● Records to process
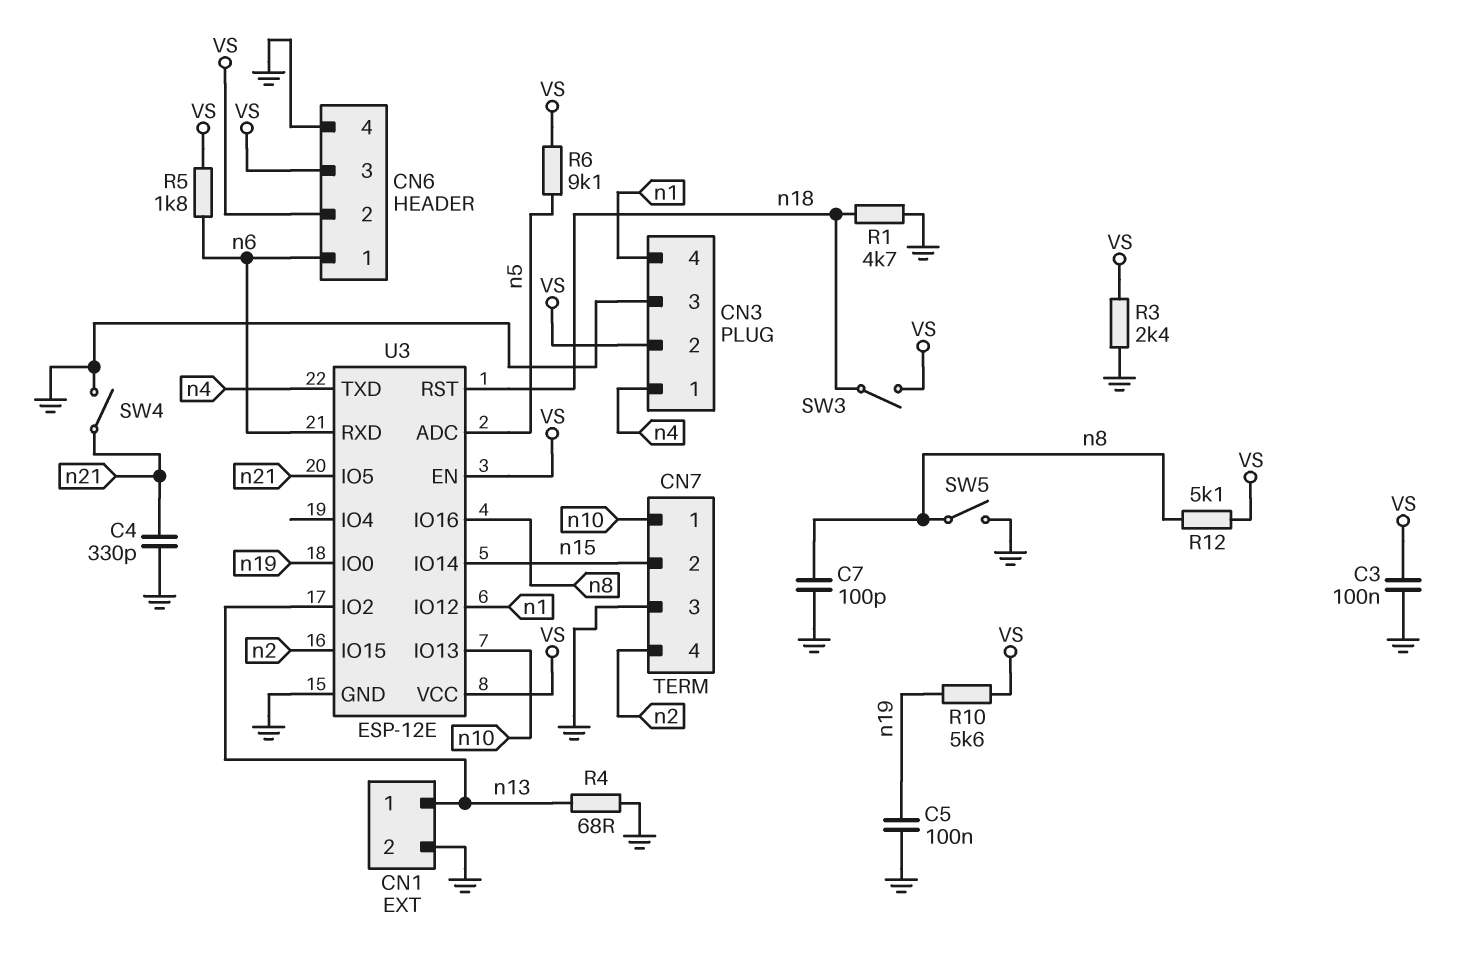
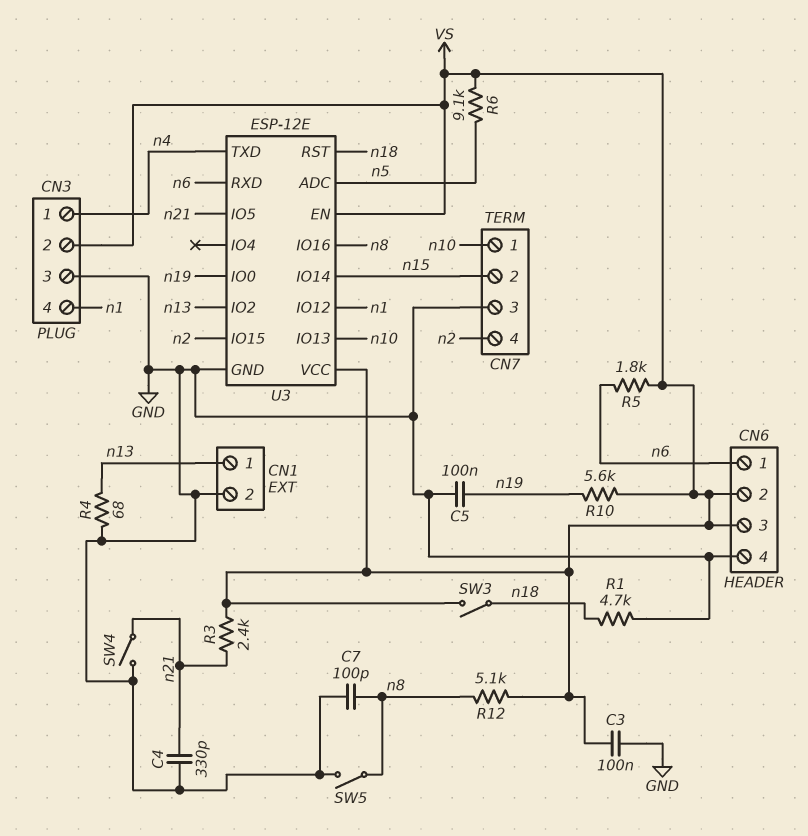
R3: 2.4k (GND, VS) -> 2.4k (VS, n21)

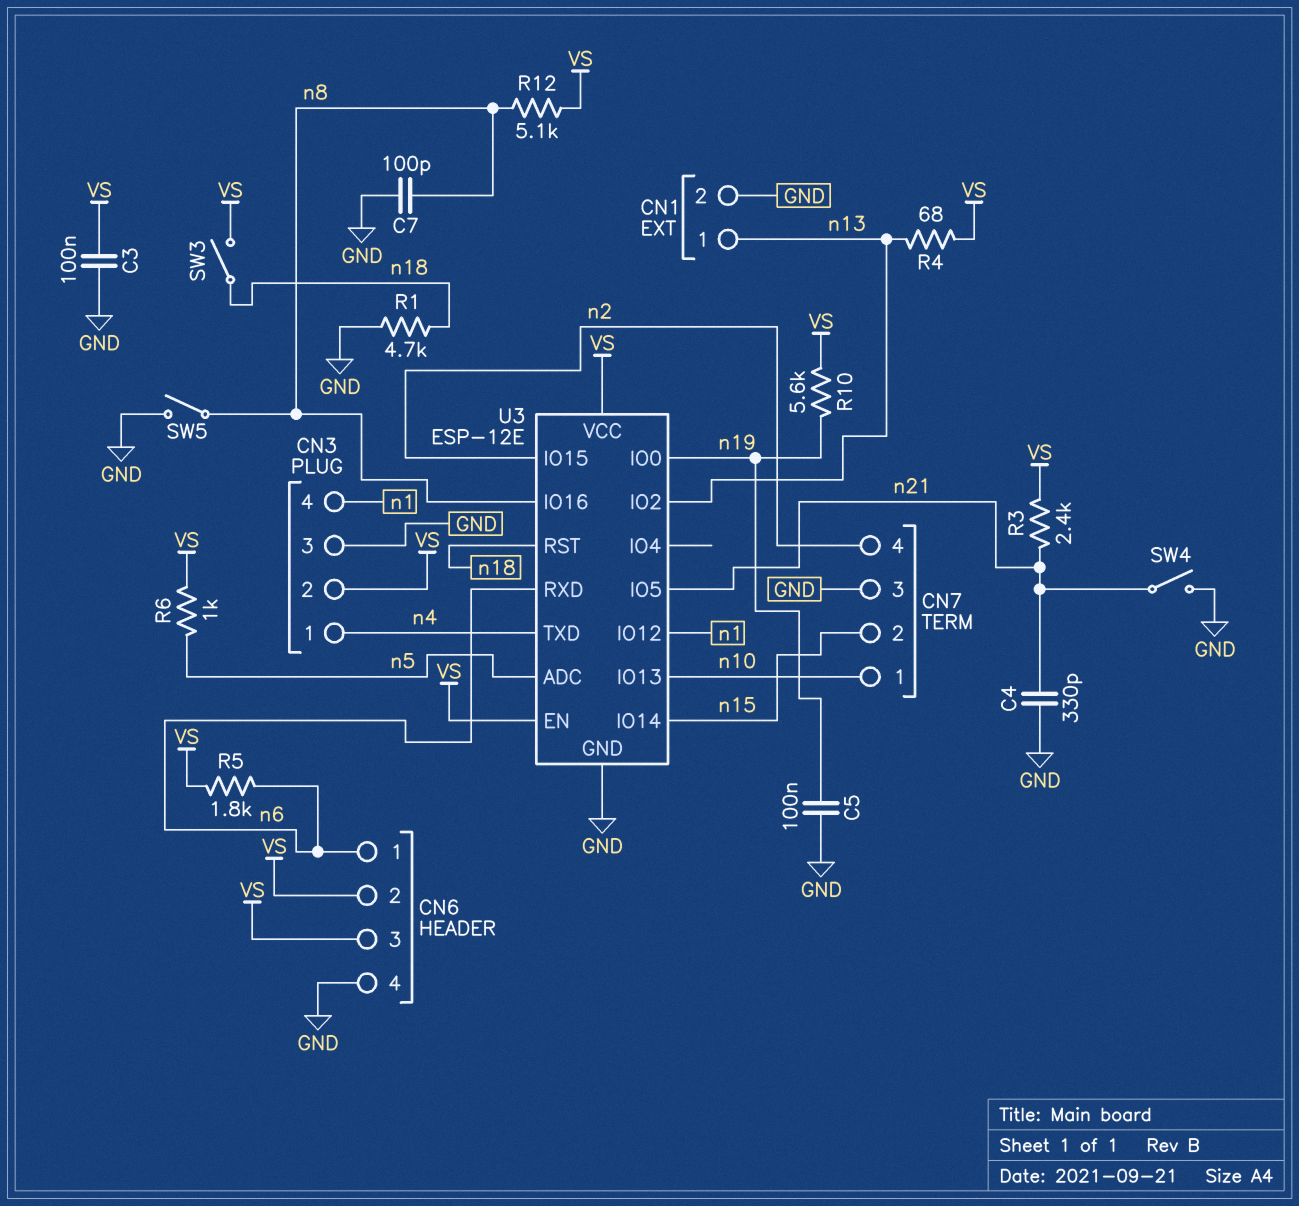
R4: 68 (GND, n13) -> 68 (VS, n13)
R6: 9.1k (VS, n5) -> 1k (VS, n5)

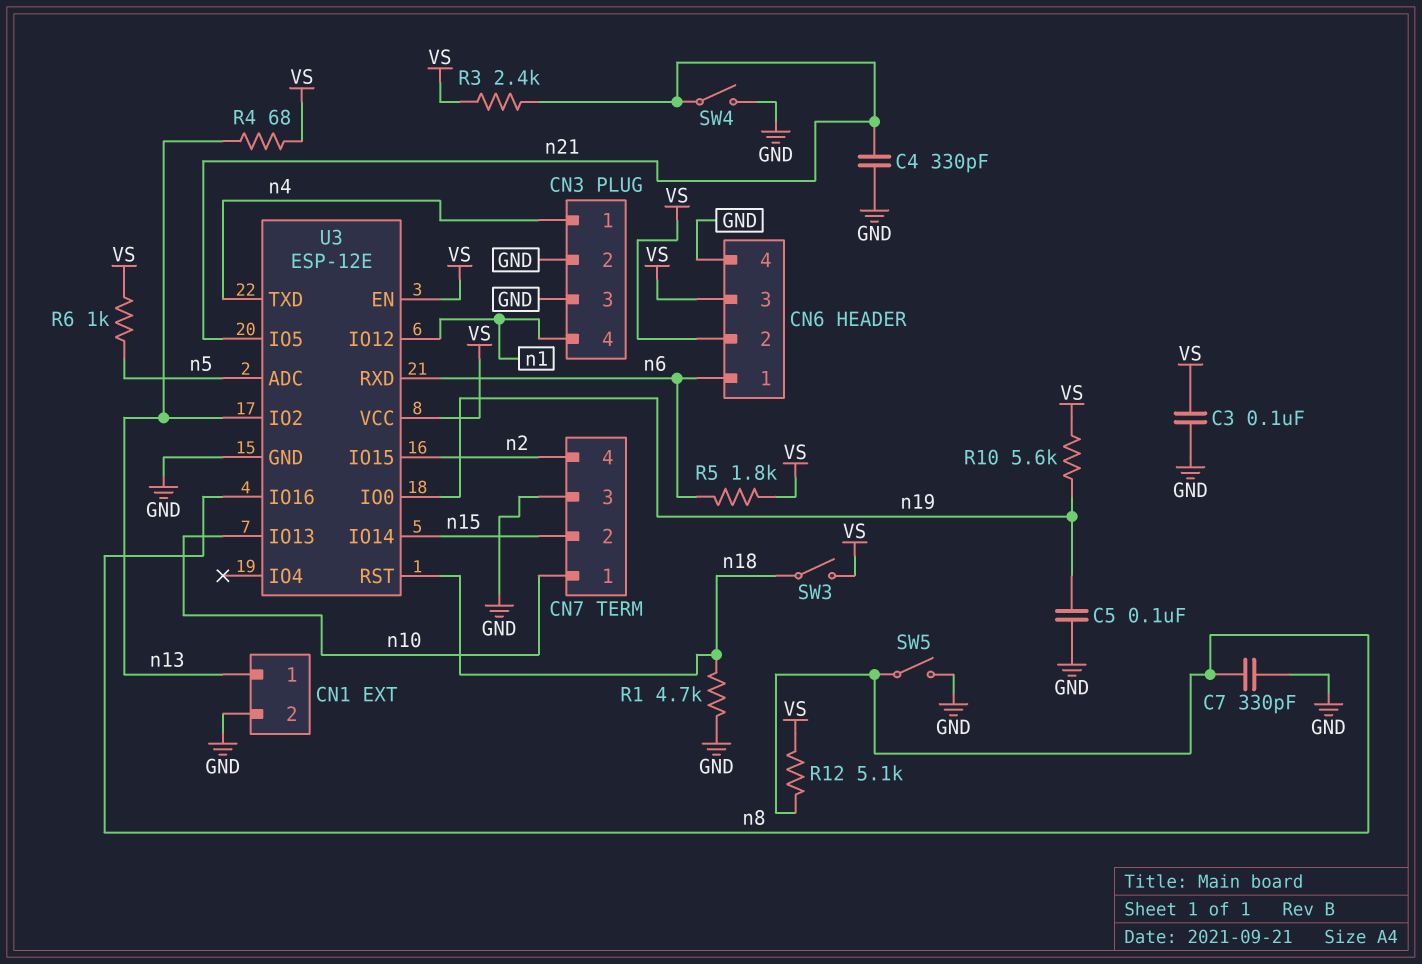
C7: 100pF (GND, n8) -> 330pF (GND, n8)
CN3 pin 2: VS -> GND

● How to complete this task
Your answer should consist solely of the lines from the line with "R6: 9.1k (VS, n5) -> 1k (VS, n5)" to the final line of the listing, set down word for word, pictures omitted.

● Answer space
R6: 9.1k (VS, n5) -> 1k (VS, n5)

C7: 100pF (GND, n8) -> 330pF (GND, n8)
CN3 pin 2: VS -> GND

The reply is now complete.